### WORK TO COMPLETE
With all images left out, restate the records below exactly as written.

Excerpts from a dataset
===
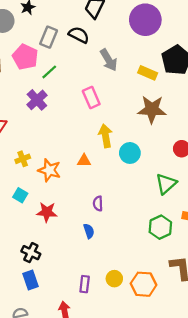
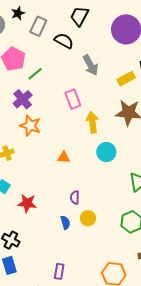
gray rectangle: (49, 37) -> (38, 26), moved
yellow rectangle: (148, 73) -> (126, 79), turned -54
yellow arrow: (106, 136) -> (92, 122), moved
orange star: (49, 170) -> (30, 126), moved
yellow circle: (114, 279) -> (88, 218), moved

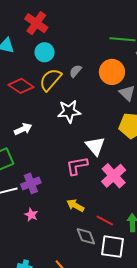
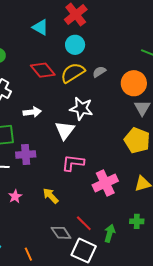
white triangle: (95, 146) -> (65, 130), moved
purple cross: (31, 183) -> (26, 155), moved
yellow arrow: (75, 205) -> (51, 196), moved
gray diamond: (86, 236) -> (61, 233), turned -30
===
### ANSWER
gray rectangle: (49, 37) -> (38, 26), moved
yellow rectangle: (148, 73) -> (126, 79), turned -54
yellow arrow: (106, 136) -> (92, 122), moved
orange star: (49, 170) -> (30, 126), moved
yellow circle: (114, 279) -> (88, 218), moved

white triangle: (95, 146) -> (65, 130), moved
purple cross: (31, 183) -> (26, 155), moved
yellow arrow: (75, 205) -> (51, 196), moved
gray diamond: (86, 236) -> (61, 233), turned -30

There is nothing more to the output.